__Work request__.
An exact copy of the data below is required; return it in full.

__Data records__.
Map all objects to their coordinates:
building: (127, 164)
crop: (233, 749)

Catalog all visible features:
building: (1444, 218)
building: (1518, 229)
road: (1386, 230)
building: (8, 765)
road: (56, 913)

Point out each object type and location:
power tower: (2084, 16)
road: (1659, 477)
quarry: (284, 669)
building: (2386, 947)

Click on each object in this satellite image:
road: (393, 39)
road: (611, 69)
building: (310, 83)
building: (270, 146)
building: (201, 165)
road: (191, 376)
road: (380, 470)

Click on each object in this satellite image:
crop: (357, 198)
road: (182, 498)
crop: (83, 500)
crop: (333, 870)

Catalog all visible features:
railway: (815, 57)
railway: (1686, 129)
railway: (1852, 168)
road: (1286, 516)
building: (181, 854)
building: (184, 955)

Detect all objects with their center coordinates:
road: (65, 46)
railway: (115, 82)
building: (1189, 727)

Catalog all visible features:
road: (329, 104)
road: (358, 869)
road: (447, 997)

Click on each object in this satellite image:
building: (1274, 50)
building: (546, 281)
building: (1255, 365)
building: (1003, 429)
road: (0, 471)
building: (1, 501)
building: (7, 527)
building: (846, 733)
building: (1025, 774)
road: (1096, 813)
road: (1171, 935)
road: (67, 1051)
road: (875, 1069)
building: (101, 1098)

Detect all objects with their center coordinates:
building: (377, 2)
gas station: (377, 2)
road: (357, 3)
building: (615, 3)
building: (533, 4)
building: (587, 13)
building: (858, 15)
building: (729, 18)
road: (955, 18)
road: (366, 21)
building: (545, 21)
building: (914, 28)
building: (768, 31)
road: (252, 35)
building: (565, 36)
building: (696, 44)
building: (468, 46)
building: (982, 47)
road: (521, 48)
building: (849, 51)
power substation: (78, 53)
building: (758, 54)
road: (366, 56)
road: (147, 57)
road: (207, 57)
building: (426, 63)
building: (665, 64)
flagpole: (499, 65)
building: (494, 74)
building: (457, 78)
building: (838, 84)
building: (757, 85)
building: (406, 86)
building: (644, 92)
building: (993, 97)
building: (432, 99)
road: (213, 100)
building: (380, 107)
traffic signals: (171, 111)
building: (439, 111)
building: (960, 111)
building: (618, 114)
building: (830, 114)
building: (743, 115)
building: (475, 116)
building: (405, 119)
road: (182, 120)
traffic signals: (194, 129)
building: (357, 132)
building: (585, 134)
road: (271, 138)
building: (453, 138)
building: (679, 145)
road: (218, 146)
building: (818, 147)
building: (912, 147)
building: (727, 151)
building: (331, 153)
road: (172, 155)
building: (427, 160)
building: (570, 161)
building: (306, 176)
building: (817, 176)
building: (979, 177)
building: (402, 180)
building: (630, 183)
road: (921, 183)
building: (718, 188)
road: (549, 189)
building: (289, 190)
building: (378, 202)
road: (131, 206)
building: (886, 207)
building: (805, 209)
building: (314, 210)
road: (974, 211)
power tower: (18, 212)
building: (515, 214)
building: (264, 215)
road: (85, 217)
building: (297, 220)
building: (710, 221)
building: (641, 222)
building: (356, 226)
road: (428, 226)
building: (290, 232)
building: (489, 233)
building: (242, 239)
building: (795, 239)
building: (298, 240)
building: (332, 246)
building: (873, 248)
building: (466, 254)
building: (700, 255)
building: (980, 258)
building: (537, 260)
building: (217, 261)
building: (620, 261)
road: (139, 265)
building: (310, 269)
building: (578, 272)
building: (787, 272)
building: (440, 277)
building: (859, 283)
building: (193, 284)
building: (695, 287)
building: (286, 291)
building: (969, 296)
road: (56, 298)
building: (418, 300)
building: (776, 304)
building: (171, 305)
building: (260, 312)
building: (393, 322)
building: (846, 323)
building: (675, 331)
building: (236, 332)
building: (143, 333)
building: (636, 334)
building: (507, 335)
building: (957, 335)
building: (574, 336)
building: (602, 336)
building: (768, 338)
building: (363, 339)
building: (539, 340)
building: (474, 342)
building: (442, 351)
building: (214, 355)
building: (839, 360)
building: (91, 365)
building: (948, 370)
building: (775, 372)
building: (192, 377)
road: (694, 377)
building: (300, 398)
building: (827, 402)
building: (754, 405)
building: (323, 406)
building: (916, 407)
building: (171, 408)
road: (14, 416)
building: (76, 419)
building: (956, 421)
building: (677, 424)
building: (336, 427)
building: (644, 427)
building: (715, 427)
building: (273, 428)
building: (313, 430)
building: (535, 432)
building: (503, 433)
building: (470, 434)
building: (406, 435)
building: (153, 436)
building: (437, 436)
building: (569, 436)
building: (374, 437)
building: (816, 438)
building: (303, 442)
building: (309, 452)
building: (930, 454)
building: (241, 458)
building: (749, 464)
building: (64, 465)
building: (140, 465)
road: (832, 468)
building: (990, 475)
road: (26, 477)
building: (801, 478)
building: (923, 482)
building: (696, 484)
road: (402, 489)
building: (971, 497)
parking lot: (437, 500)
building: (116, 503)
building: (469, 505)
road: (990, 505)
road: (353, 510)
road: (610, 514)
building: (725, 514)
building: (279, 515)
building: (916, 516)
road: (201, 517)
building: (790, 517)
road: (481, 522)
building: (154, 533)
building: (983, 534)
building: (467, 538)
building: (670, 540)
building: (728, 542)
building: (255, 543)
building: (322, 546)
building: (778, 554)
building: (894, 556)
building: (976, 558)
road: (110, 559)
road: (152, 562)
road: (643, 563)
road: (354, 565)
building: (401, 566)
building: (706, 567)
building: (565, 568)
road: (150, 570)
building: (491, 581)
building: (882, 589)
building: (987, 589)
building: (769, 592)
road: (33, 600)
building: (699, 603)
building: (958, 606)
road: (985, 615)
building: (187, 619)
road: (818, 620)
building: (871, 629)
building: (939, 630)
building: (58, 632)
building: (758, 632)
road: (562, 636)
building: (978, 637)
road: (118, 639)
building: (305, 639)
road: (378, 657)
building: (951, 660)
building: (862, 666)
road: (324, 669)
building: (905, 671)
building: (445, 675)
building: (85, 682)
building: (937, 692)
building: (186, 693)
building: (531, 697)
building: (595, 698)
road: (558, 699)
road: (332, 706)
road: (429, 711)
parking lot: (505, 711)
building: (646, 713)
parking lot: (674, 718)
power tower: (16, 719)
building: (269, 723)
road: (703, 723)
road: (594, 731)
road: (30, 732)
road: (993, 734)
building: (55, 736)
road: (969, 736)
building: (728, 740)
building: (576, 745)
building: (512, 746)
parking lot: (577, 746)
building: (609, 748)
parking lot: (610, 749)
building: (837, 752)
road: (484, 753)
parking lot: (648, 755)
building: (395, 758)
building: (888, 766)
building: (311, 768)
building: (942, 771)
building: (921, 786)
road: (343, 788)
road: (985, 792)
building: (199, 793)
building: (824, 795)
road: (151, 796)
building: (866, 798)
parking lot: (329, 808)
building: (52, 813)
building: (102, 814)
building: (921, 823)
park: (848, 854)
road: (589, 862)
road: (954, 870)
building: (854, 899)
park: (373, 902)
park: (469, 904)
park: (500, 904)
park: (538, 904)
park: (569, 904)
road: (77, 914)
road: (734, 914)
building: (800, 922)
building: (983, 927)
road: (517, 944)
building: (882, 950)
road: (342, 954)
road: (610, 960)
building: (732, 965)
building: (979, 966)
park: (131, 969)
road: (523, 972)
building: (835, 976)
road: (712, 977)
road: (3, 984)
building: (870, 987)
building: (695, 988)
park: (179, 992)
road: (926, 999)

__Answer to the exercise__.
Map all objects to their coordinates:
building: (127, 164)
crop: (233, 749)

Catalog all visible features:
building: (1444, 218)
building: (1518, 229)
road: (1386, 230)
building: (8, 765)
road: (56, 913)

Point out each object type and location:
power tower: (2084, 16)
road: (1659, 477)
quarry: (284, 669)
building: (2386, 947)

Click on each object in this satellite image:
road: (393, 39)
road: (611, 69)
building: (310, 83)
building: (270, 146)
building: (201, 165)
road: (191, 376)
road: (380, 470)

Click on each object in this satellite image:
crop: (357, 198)
road: (182, 498)
crop: (83, 500)
crop: (333, 870)

Catalog all visible features:
railway: (815, 57)
railway: (1686, 129)
railway: (1852, 168)
road: (1286, 516)
building: (181, 854)
building: (184, 955)

Detect all objects with their center coordinates:
road: (65, 46)
railway: (115, 82)
building: (1189, 727)

Catalog all visible features:
road: (329, 104)
road: (358, 869)
road: (447, 997)

Click on each object in this satellite image:
building: (1274, 50)
building: (546, 281)
building: (1255, 365)
building: (1003, 429)
road: (0, 471)
building: (1, 501)
building: (7, 527)
building: (846, 733)
building: (1025, 774)
road: (1096, 813)
road: (1171, 935)
road: (67, 1051)
road: (875, 1069)
building: (101, 1098)

Detect all objects with their center coordinates:
building: (377, 2)
gas station: (377, 2)
road: (357, 3)
building: (615, 3)
building: (533, 4)
building: (587, 13)
building: (858, 15)
building: (729, 18)
road: (955, 18)
road: (366, 21)
building: (545, 21)
building: (914, 28)
building: (768, 31)
road: (252, 35)
building: (565, 36)
building: (696, 44)
building: (468, 46)
building: (982, 47)
road: (521, 48)
building: (849, 51)
power substation: (78, 53)
building: (758, 54)
road: (366, 56)
road: (147, 57)
road: (207, 57)
building: (426, 63)
building: (665, 64)
flagpole: (499, 65)
building: (494, 74)
building: (457, 78)
building: (838, 84)
building: (757, 85)
building: (406, 86)
building: (644, 92)
building: (993, 97)
building: (432, 99)
road: (213, 100)
building: (380, 107)
traffic signals: (171, 111)
building: (439, 111)
building: (960, 111)
building: (618, 114)
building: (830, 114)
building: (743, 115)
building: (475, 116)
building: (405, 119)
road: (182, 120)
traffic signals: (194, 129)
building: (357, 132)
building: (585, 134)
road: (271, 138)
building: (453, 138)
building: (679, 145)
road: (218, 146)
building: (818, 147)
building: (912, 147)
building: (727, 151)
building: (331, 153)
road: (172, 155)
building: (427, 160)
building: (570, 161)
building: (306, 176)
building: (817, 176)
building: (979, 177)
building: (402, 180)
building: (630, 183)
road: (921, 183)
building: (718, 188)
road: (549, 189)
building: (289, 190)
building: (378, 202)
road: (131, 206)
building: (886, 207)
building: (805, 209)
building: (314, 210)
road: (974, 211)
power tower: (18, 212)
building: (515, 214)
building: (264, 215)
road: (85, 217)
building: (297, 220)
building: (710, 221)
building: (641, 222)
building: (356, 226)
road: (428, 226)
building: (290, 232)
building: (489, 233)
building: (242, 239)
building: (795, 239)
building: (298, 240)
building: (332, 246)
building: (873, 248)
building: (466, 254)
building: (700, 255)
building: (980, 258)
building: (537, 260)
building: (217, 261)
building: (620, 261)
road: (139, 265)
building: (310, 269)
building: (578, 272)
building: (787, 272)
building: (440, 277)
building: (859, 283)
building: (193, 284)
building: (695, 287)
building: (286, 291)
building: (969, 296)
road: (56, 298)
building: (418, 300)
building: (776, 304)
building: (171, 305)
building: (260, 312)
building: (393, 322)
building: (846, 323)
building: (675, 331)
building: (236, 332)
building: (143, 333)
building: (636, 334)
building: (507, 335)
building: (957, 335)
building: (574, 336)
building: (602, 336)
building: (768, 338)
building: (363, 339)
building: (539, 340)
building: (474, 342)
building: (442, 351)
building: (214, 355)
building: (839, 360)
building: (91, 365)
building: (948, 370)
building: (775, 372)
building: (192, 377)
road: (694, 377)
building: (300, 398)
building: (827, 402)
building: (754, 405)
building: (323, 406)
building: (916, 407)
building: (171, 408)
road: (14, 416)
building: (76, 419)
building: (956, 421)
building: (677, 424)
building: (336, 427)
building: (644, 427)
building: (715, 427)
building: (273, 428)
building: (313, 430)
building: (535, 432)
building: (503, 433)
building: (470, 434)
building: (406, 435)
building: (153, 436)
building: (437, 436)
building: (569, 436)
building: (374, 437)
building: (816, 438)
building: (303, 442)
building: (309, 452)
building: (930, 454)
building: (241, 458)
building: (749, 464)
building: (64, 465)
building: (140, 465)
road: (832, 468)
building: (990, 475)
road: (26, 477)
building: (801, 478)
building: (923, 482)
building: (696, 484)
road: (402, 489)
building: (971, 497)
parking lot: (437, 500)
building: (116, 503)
building: (469, 505)
road: (990, 505)
road: (353, 510)
road: (610, 514)
building: (725, 514)
building: (279, 515)
building: (916, 516)
road: (201, 517)
building: (790, 517)
road: (481, 522)
building: (154, 533)
building: (983, 534)
building: (467, 538)
building: (670, 540)
building: (728, 542)
building: (255, 543)
building: (322, 546)
building: (778, 554)
building: (894, 556)
building: (976, 558)
road: (110, 559)
road: (152, 562)
road: (643, 563)
road: (354, 565)
building: (401, 566)
building: (706, 567)
building: (565, 568)
road: (150, 570)
building: (491, 581)
building: (882, 589)
building: (987, 589)
building: (769, 592)
road: (33, 600)
building: (699, 603)
building: (958, 606)
road: (985, 615)
building: (187, 619)
road: (818, 620)
building: (871, 629)
building: (939, 630)
building: (58, 632)
building: (758, 632)
road: (562, 636)
building: (978, 637)
road: (118, 639)
building: (305, 639)
road: (378, 657)
building: (951, 660)
building: (862, 666)
road: (324, 669)
building: (905, 671)
building: (445, 675)
building: (85, 682)
building: (937, 692)
building: (186, 693)
building: (531, 697)
building: (595, 698)
road: (558, 699)
road: (332, 706)
road: (429, 711)
parking lot: (505, 711)
building: (646, 713)
parking lot: (674, 718)
power tower: (16, 719)
building: (269, 723)
road: (703, 723)
road: (594, 731)
road: (30, 732)
road: (993, 734)
building: (55, 736)
road: (969, 736)
building: (728, 740)
building: (576, 745)
building: (512, 746)
parking lot: (577, 746)
building: (609, 748)
parking lot: (610, 749)
building: (837, 752)
road: (484, 753)
parking lot: (648, 755)
building: (395, 758)
building: (888, 766)
building: (311, 768)
building: (942, 771)
building: (921, 786)
road: (343, 788)
road: (985, 792)
building: (199, 793)
building: (824, 795)
road: (151, 796)
building: (866, 798)
parking lot: (329, 808)
building: (52, 813)
building: (102, 814)
building: (921, 823)
park: (848, 854)
road: (589, 862)
road: (954, 870)
building: (854, 899)
park: (373, 902)
park: (469, 904)
park: (500, 904)
park: (538, 904)
park: (569, 904)
road: (77, 914)
road: (734, 914)
building: (800, 922)
building: (983, 927)
road: (517, 944)
building: (882, 950)
road: (342, 954)
road: (610, 960)
building: (732, 965)
building: (979, 966)
park: (131, 969)
road: (523, 972)
building: (835, 976)
road: (712, 977)
road: (3, 984)
building: (870, 987)
building: (695, 988)
park: (179, 992)
road: (926, 999)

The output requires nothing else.